* MATERIAL TO PROCESS
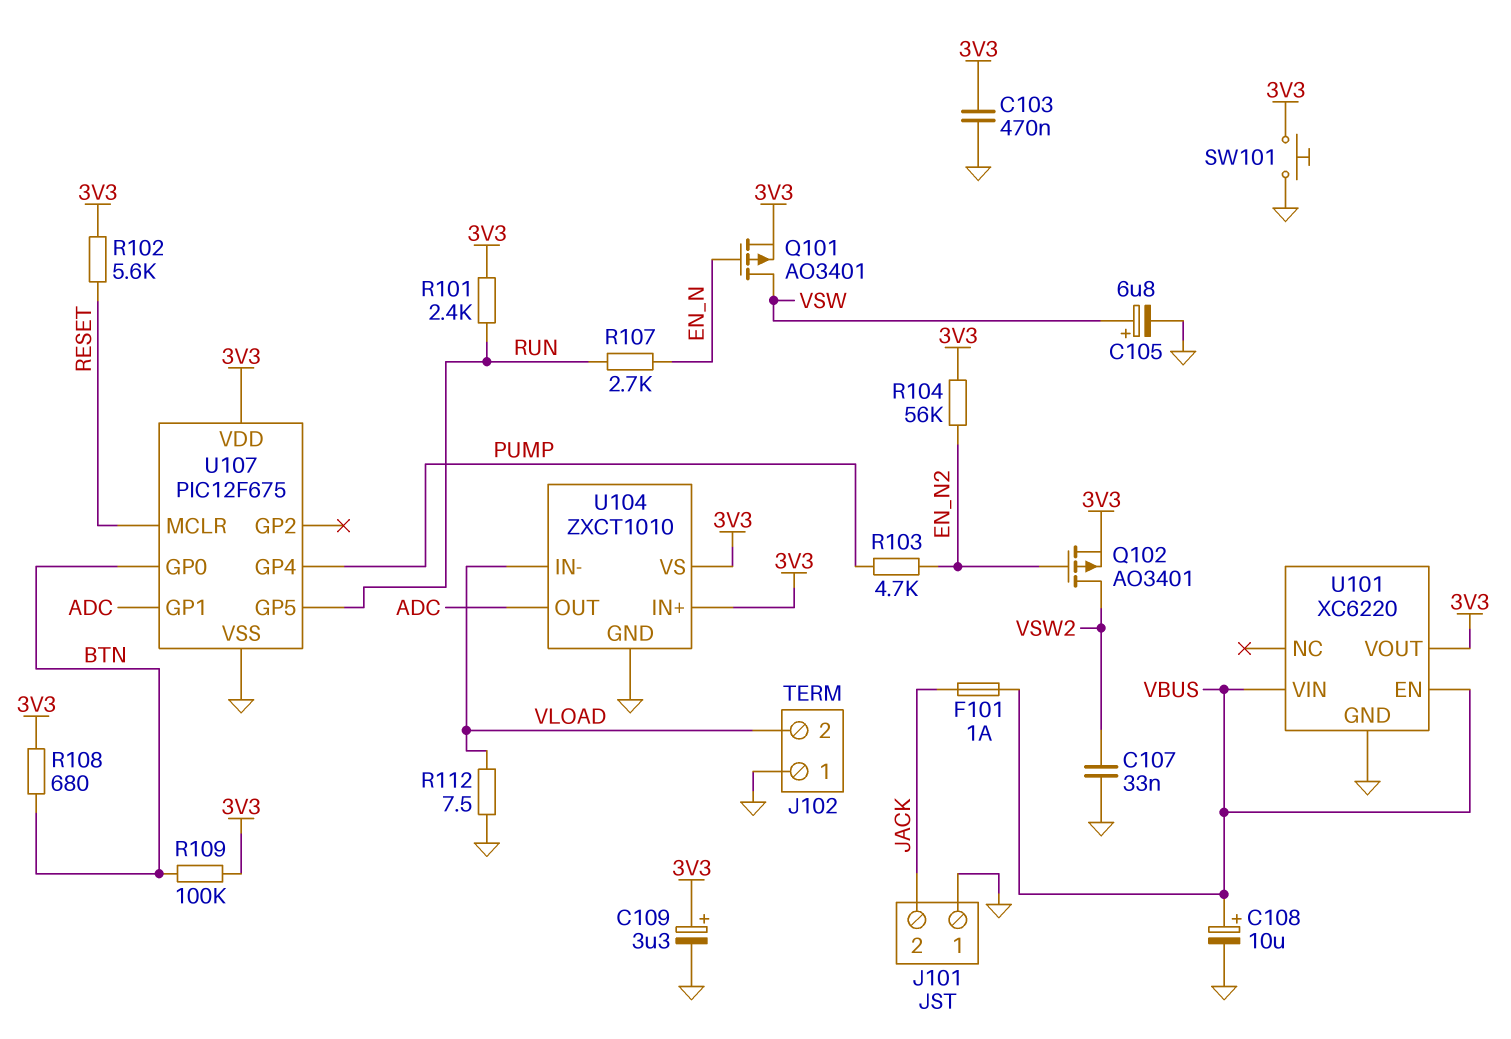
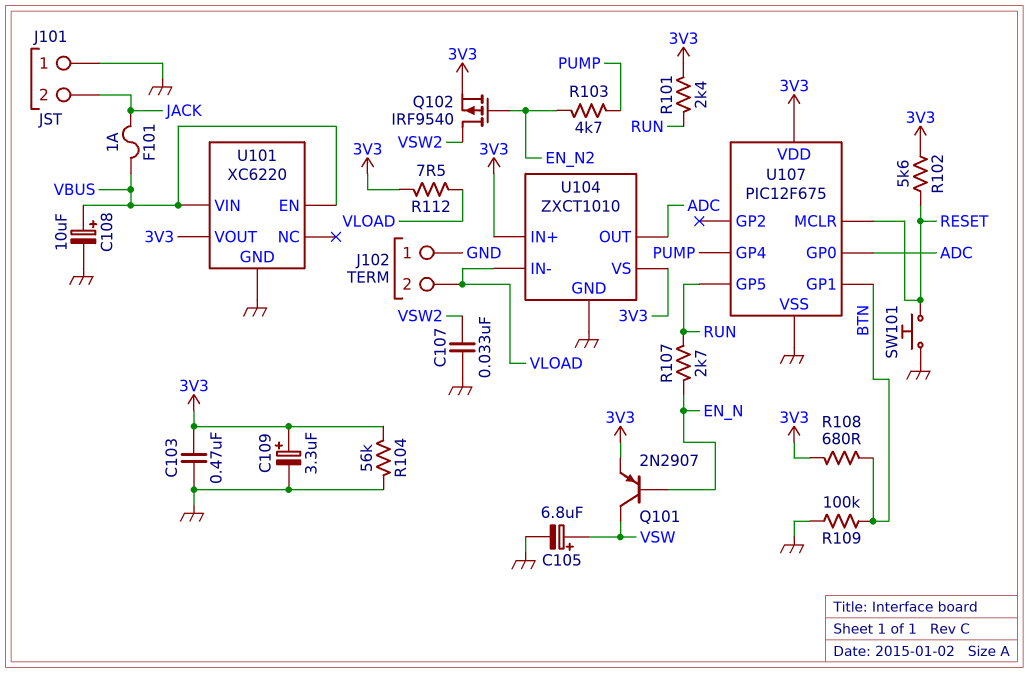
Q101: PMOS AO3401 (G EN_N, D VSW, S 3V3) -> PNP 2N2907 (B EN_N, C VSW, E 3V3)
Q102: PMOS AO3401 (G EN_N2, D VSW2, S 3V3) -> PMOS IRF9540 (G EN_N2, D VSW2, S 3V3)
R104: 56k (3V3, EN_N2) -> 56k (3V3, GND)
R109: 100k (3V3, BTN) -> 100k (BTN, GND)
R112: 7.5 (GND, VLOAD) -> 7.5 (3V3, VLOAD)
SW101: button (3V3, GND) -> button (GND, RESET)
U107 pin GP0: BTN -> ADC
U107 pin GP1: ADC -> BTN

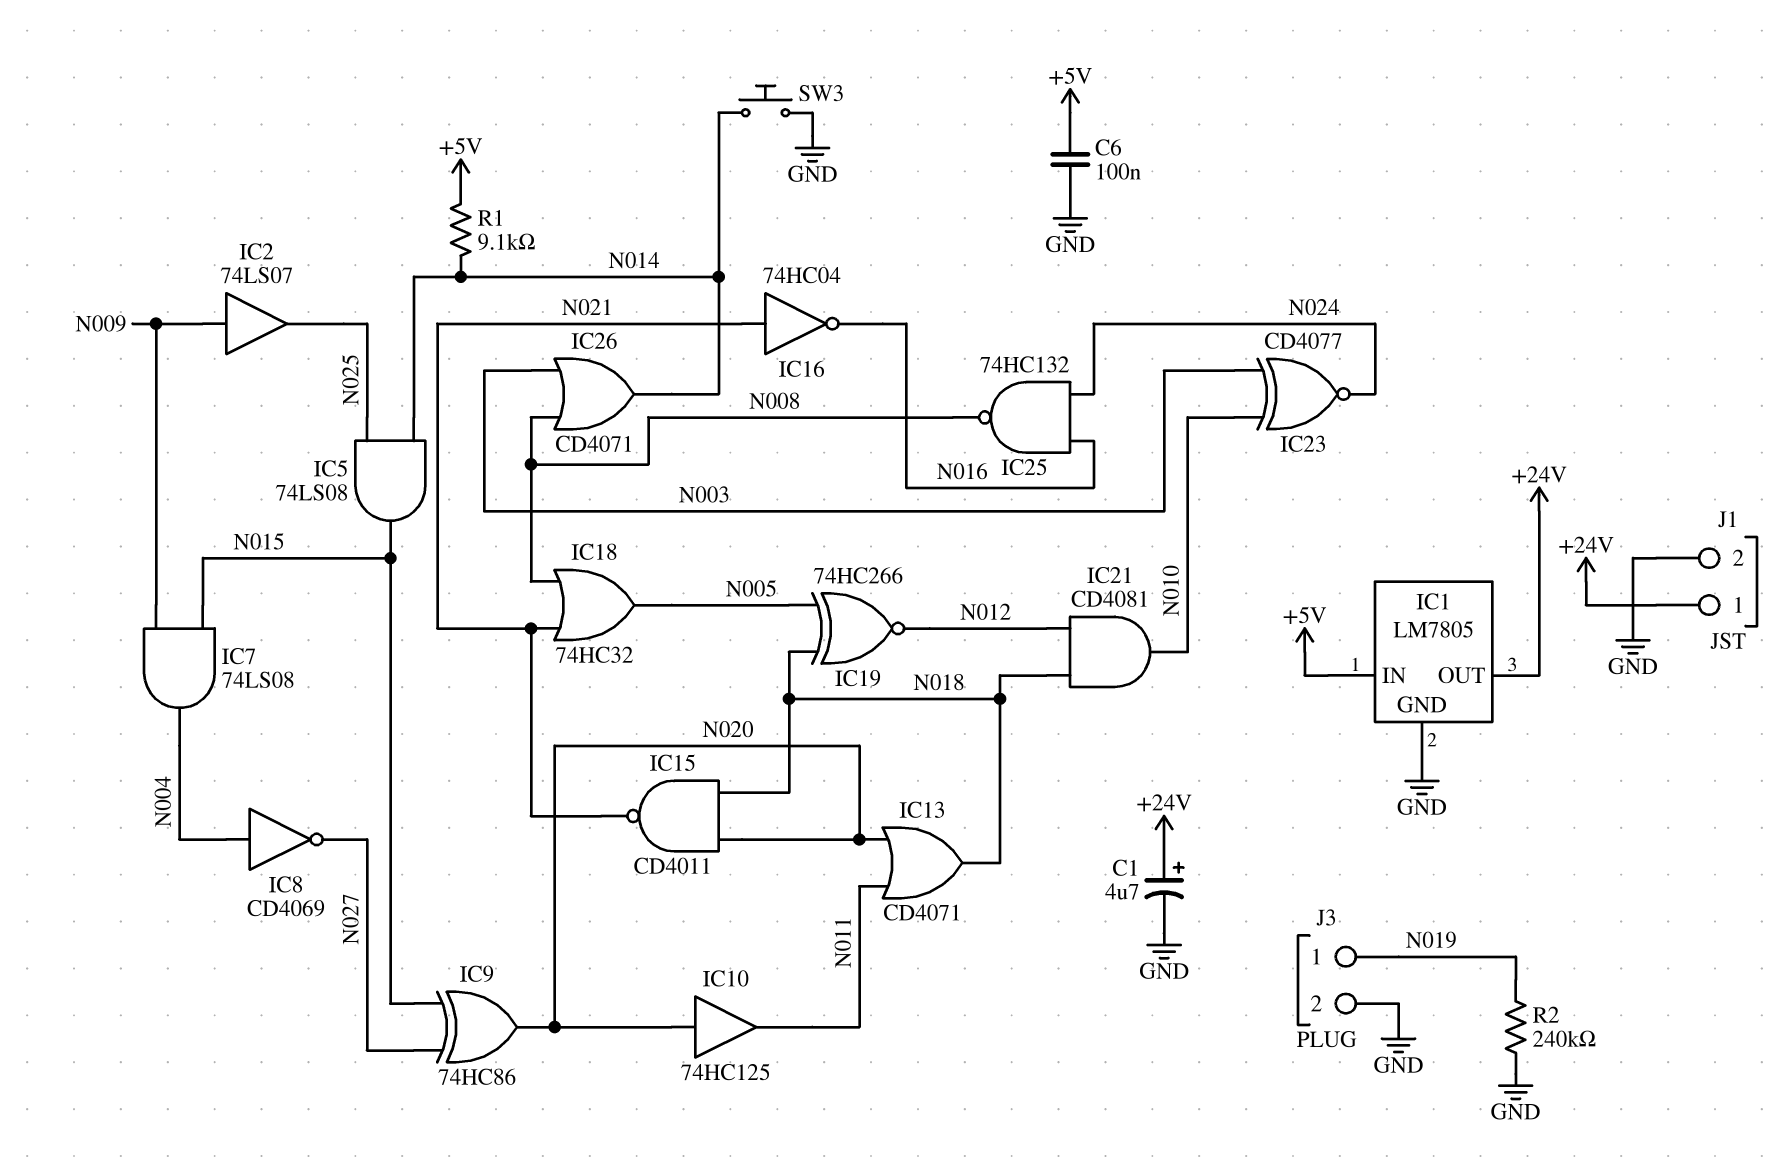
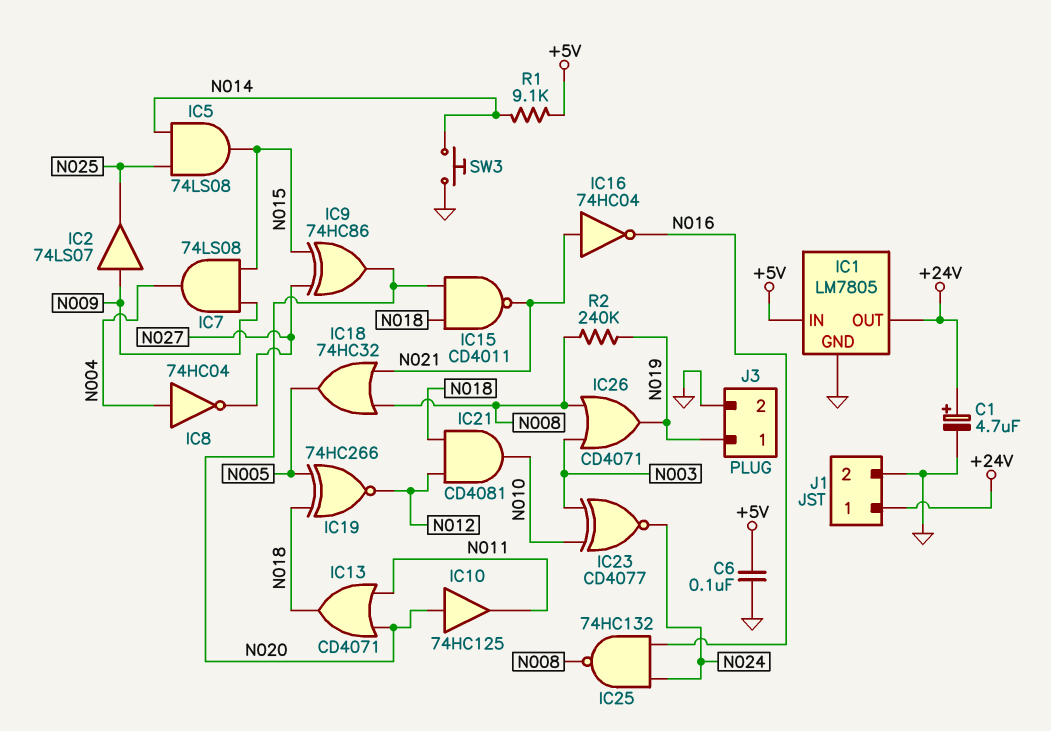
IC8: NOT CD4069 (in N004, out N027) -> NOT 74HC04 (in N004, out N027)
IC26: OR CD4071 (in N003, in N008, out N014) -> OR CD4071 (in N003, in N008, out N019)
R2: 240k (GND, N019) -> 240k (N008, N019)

* REQUIRED WORK
Your copy should hold exactly the lines from the one with "U107 pin GP0: BTN -> ADC" through the final line of the records, both ends included, and no pictures.

* RESULT OF THE EXERCISE
U107 pin GP0: BTN -> ADC
U107 pin GP1: ADC -> BTN

IC8: NOT CD4069 (in N004, out N027) -> NOT 74HC04 (in N004, out N027)
IC26: OR CD4071 (in N003, in N008, out N014) -> OR CD4071 (in N003, in N008, out N019)
R2: 240k (GND, N019) -> 240k (N008, N019)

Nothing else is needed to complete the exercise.